*Goal of the exercise:* Only the lines from the line that contains "yellow cactus: 15 -> 13" through the final line of the entries below belong in your answer, copied exactly and without pictures.

Dataset excerpts Block Start

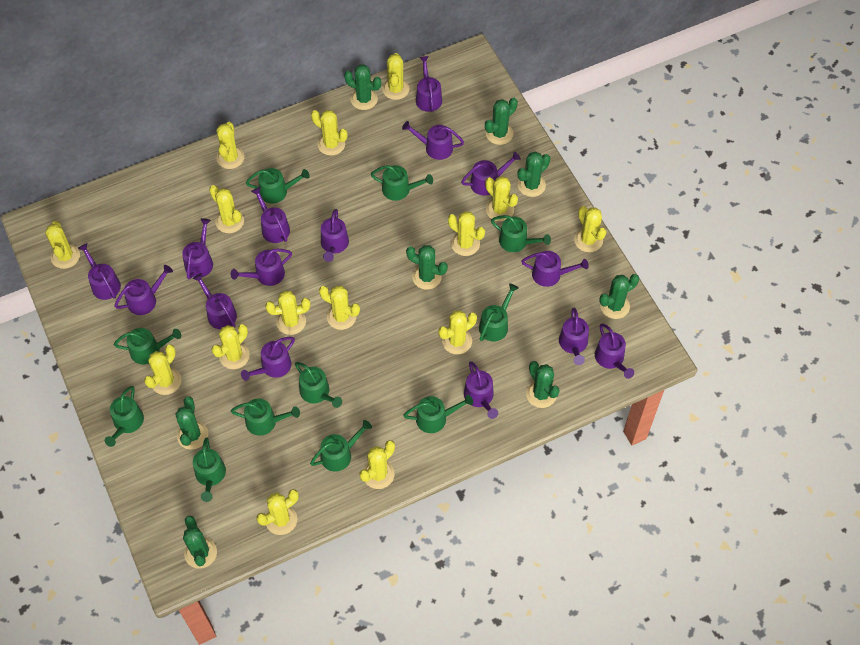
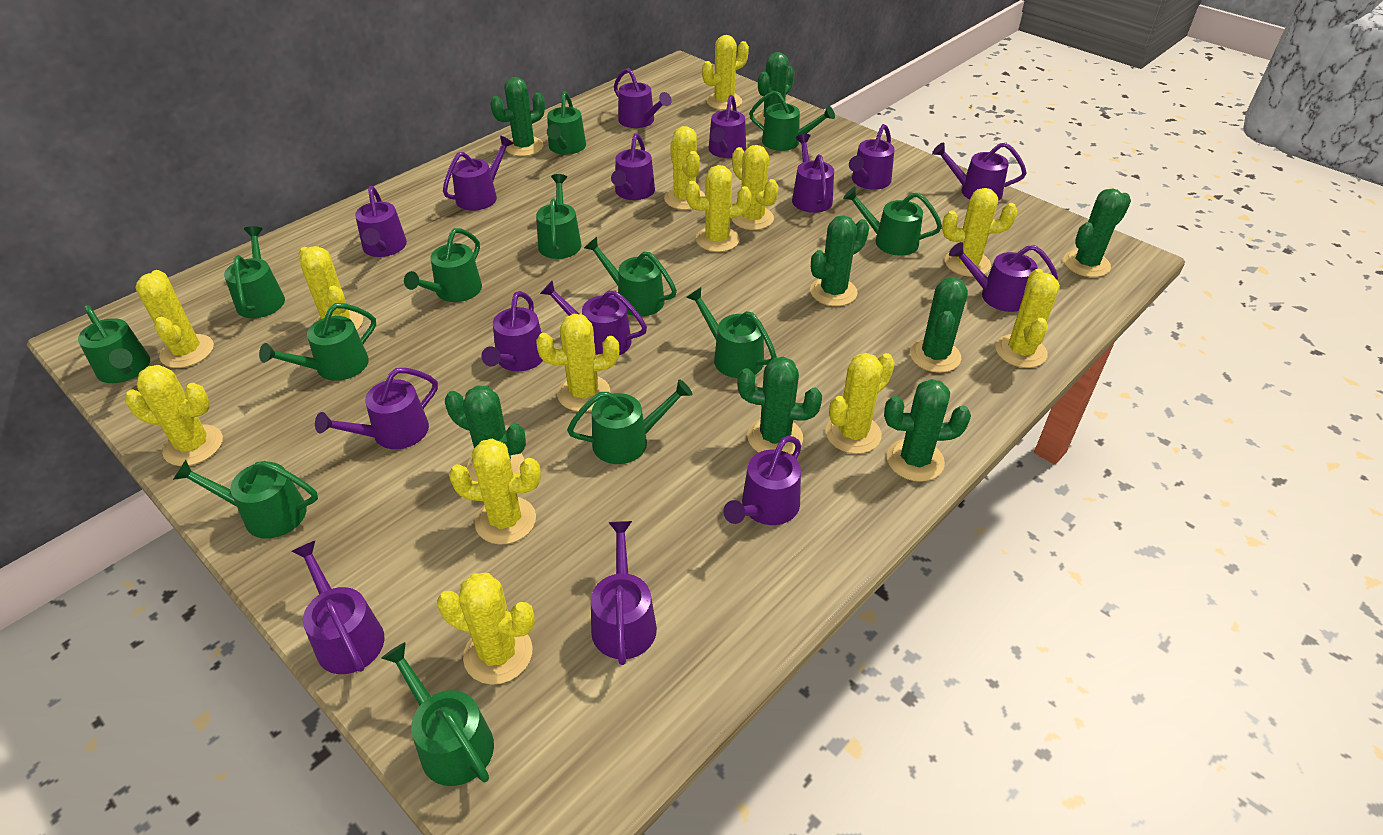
green watering can: 11 -> 13
yellow cactus: 15 -> 13

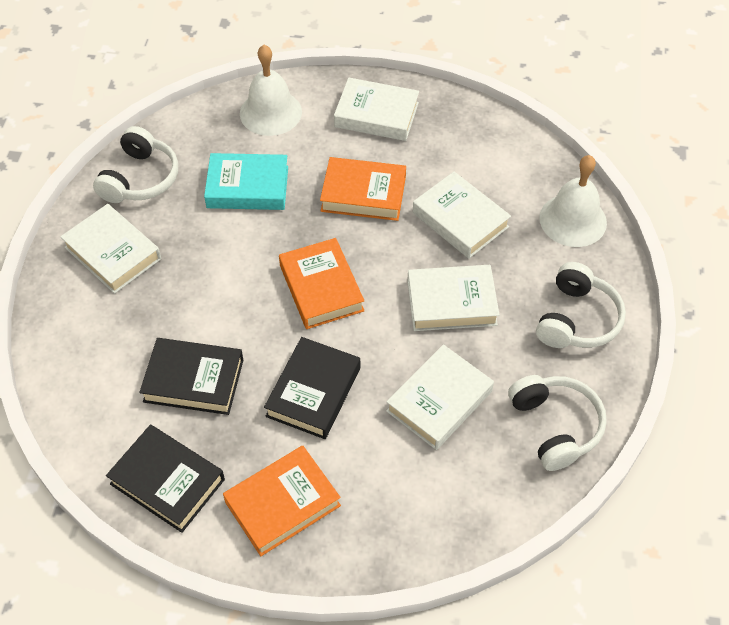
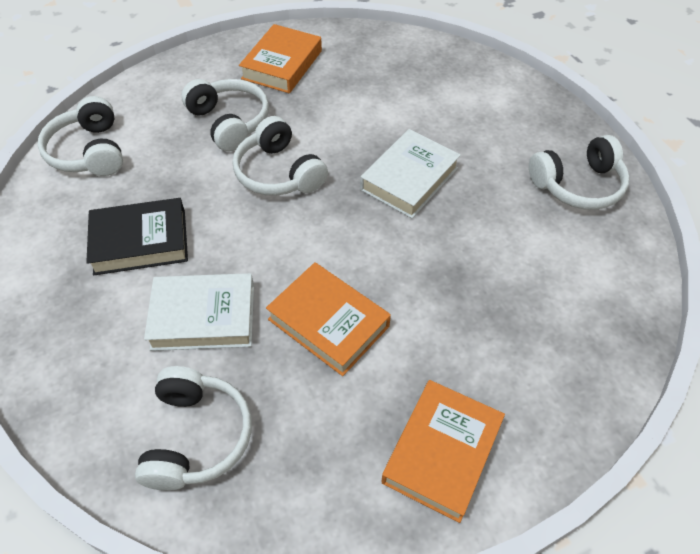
black book: 3 -> 1
turquoise book: 1 -> 0
white bell: 2 -> 0
white book: 5 -> 2
white headphones: 3 -> 5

Dataset excerpts Block End

*Answer for the task:*
yellow cactus: 15 -> 13

black book: 3 -> 1
turquoise book: 1 -> 0
white bell: 2 -> 0
white book: 5 -> 2
white headphones: 3 -> 5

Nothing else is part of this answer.